* _What you need to do_
Only the lines containing "none" belong in the answer; find them in the material below.
==== Recorded data
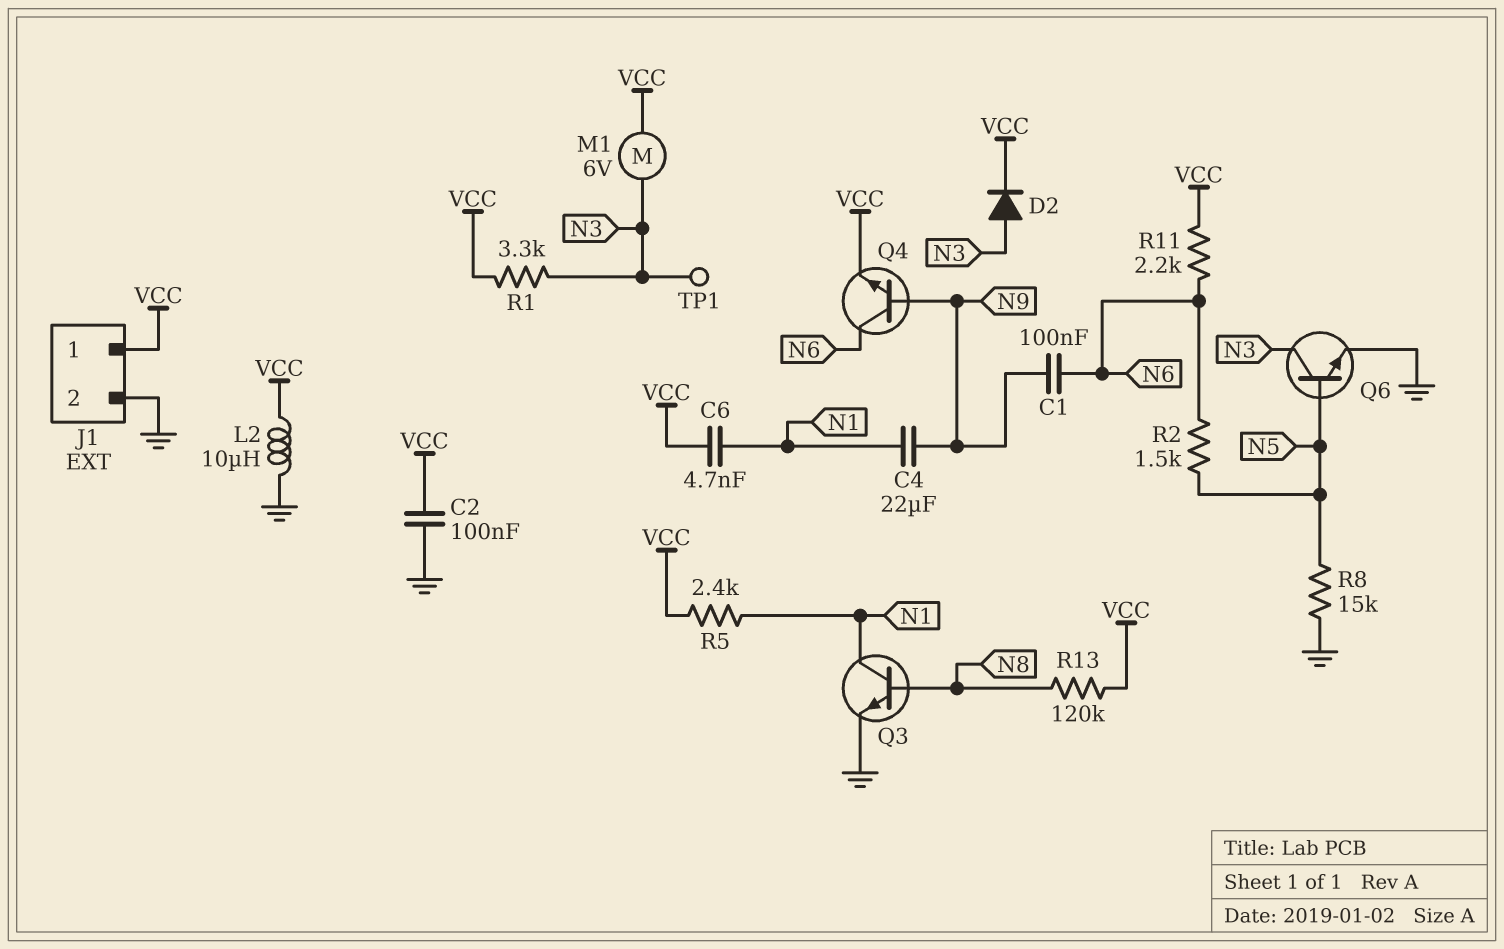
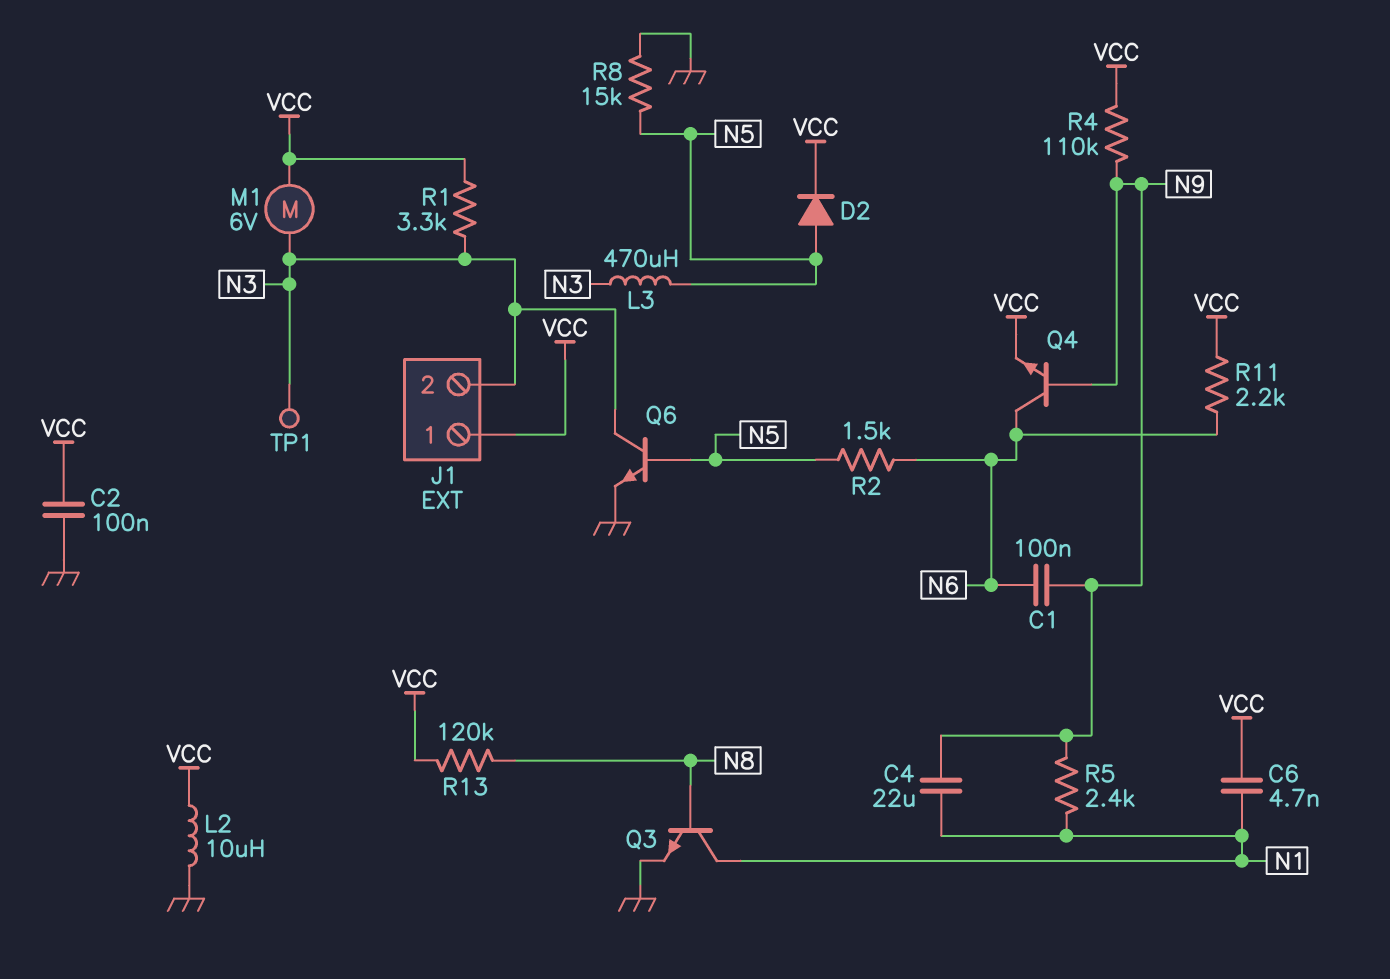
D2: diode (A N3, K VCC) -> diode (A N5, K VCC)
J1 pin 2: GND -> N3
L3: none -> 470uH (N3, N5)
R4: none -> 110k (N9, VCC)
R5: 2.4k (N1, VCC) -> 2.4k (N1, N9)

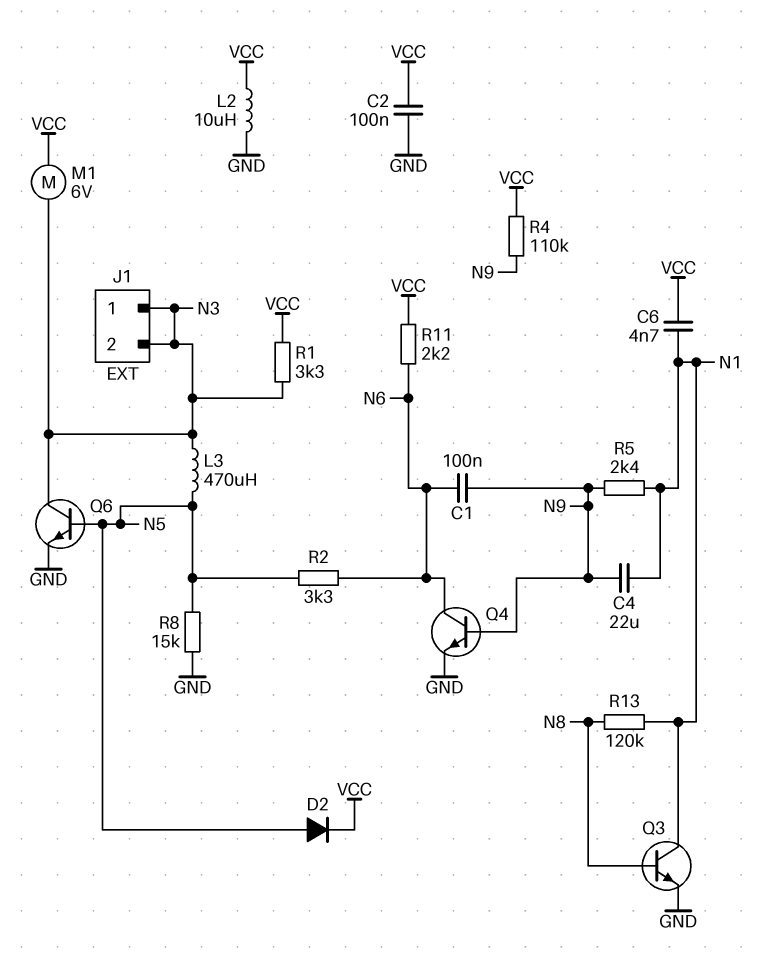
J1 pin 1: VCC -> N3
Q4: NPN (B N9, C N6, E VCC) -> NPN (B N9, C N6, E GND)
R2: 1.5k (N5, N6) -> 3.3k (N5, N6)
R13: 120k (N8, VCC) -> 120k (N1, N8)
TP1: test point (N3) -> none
========
* _Response to the task_
L3: none -> 470uH (N3, N5)
R4: none -> 110k (N9, VCC)
TP1: test point (N3) -> none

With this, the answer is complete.